_PROVIDED DATA_:
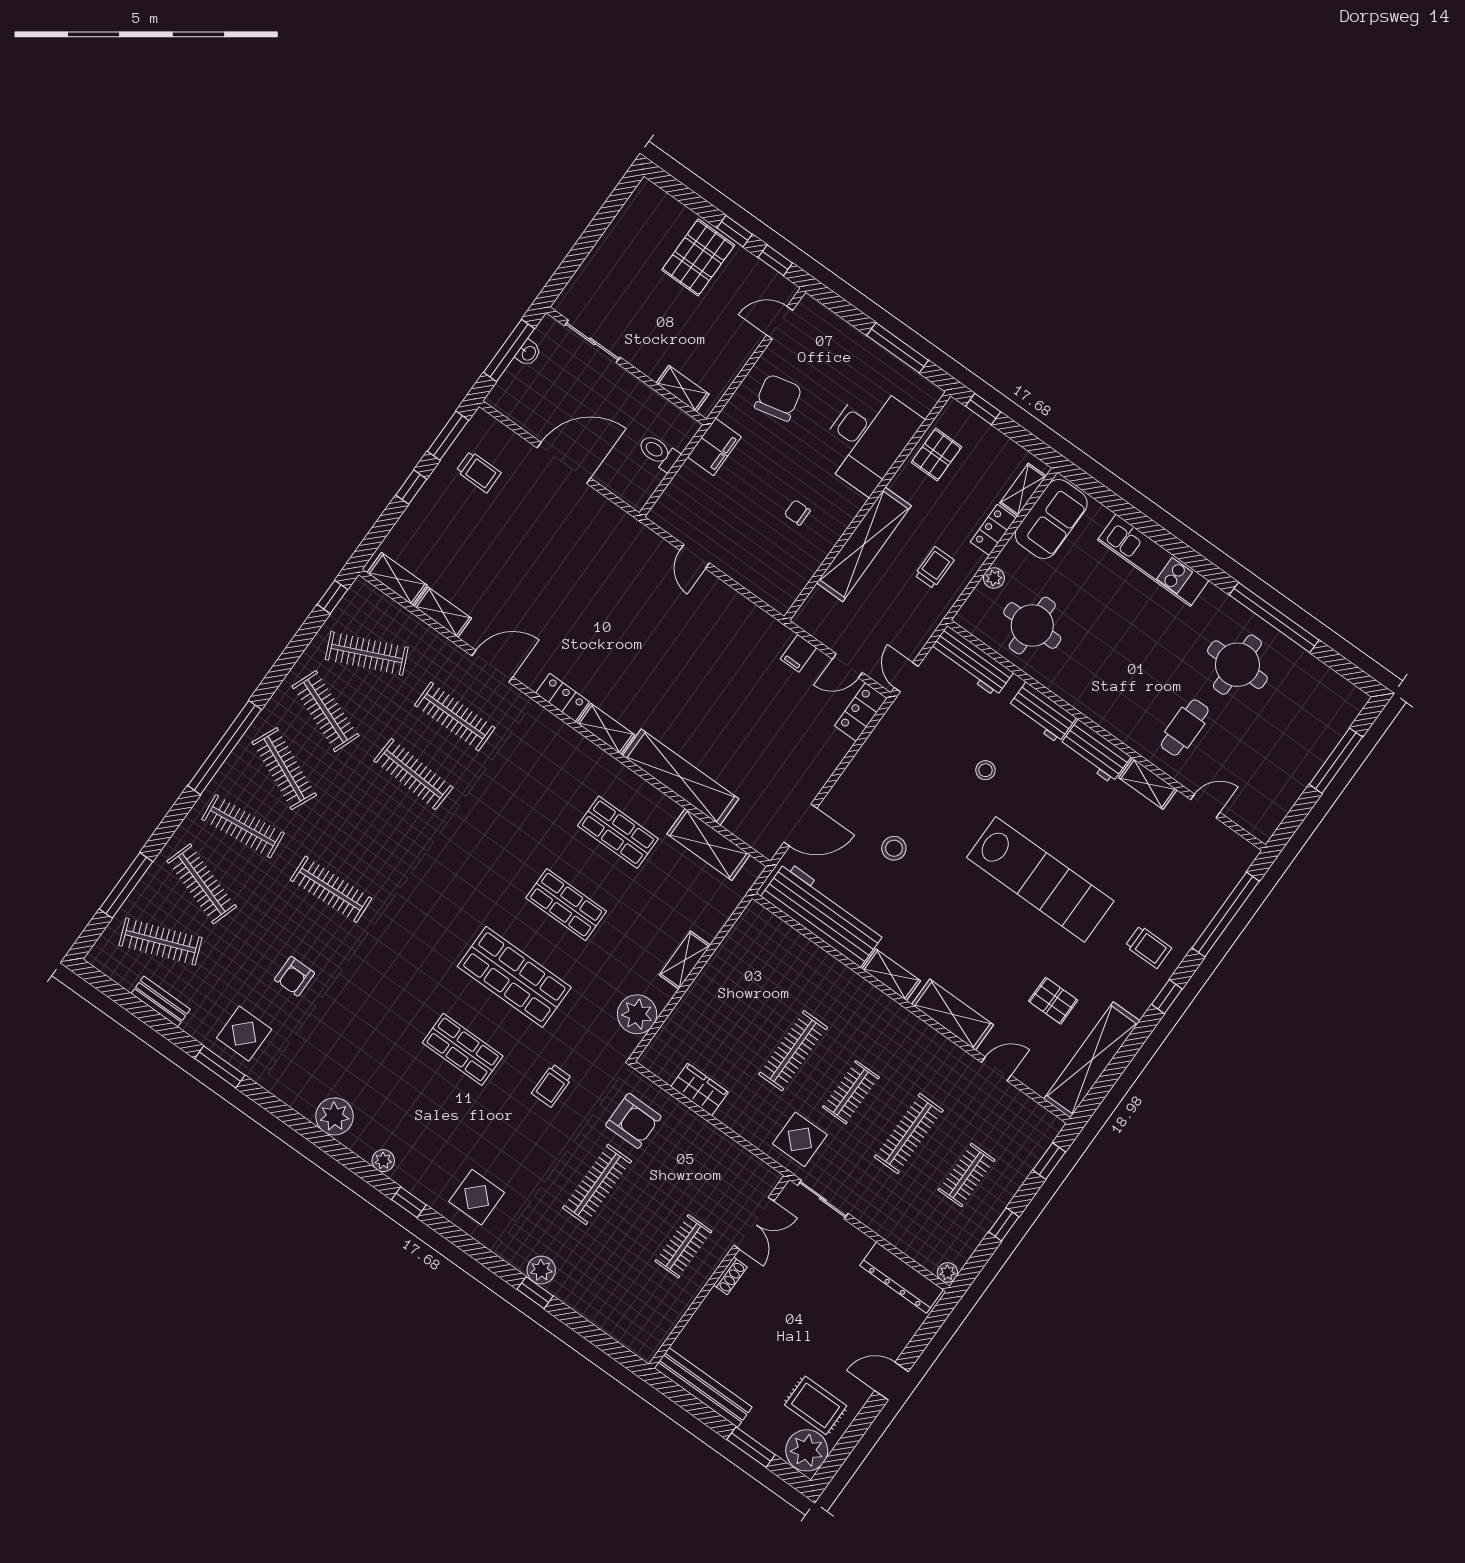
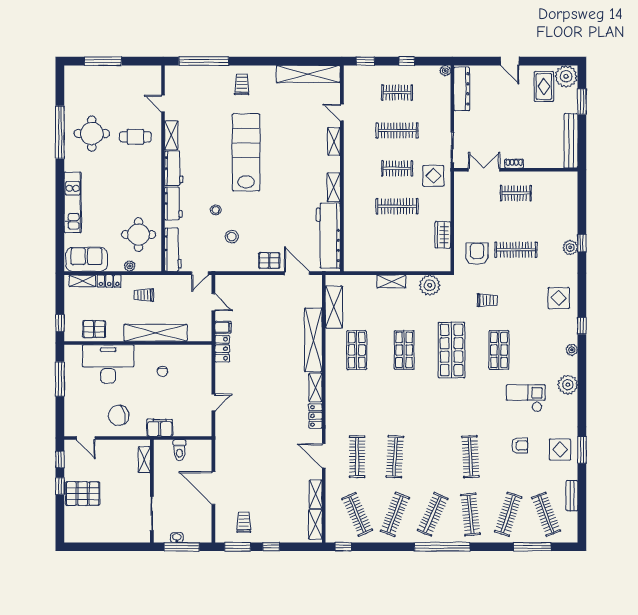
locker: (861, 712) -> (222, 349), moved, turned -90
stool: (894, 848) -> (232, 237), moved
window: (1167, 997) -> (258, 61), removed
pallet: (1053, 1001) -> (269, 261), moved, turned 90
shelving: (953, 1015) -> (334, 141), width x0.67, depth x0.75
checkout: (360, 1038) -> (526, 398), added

_WHAT IS BEING ASKED_:
Each entry is to be returned precisely as it appears, but the pictures are to be dropped.

_TASK SOLUTION_:
locker: (861, 712) -> (222, 349), moved, turned -90
stool: (894, 848) -> (232, 237), moved
window: (1167, 997) -> (258, 61), removed
pallet: (1053, 1001) -> (269, 261), moved, turned 90
shelving: (953, 1015) -> (334, 141), width x0.67, depth x0.75
checkout: (360, 1038) -> (526, 398), added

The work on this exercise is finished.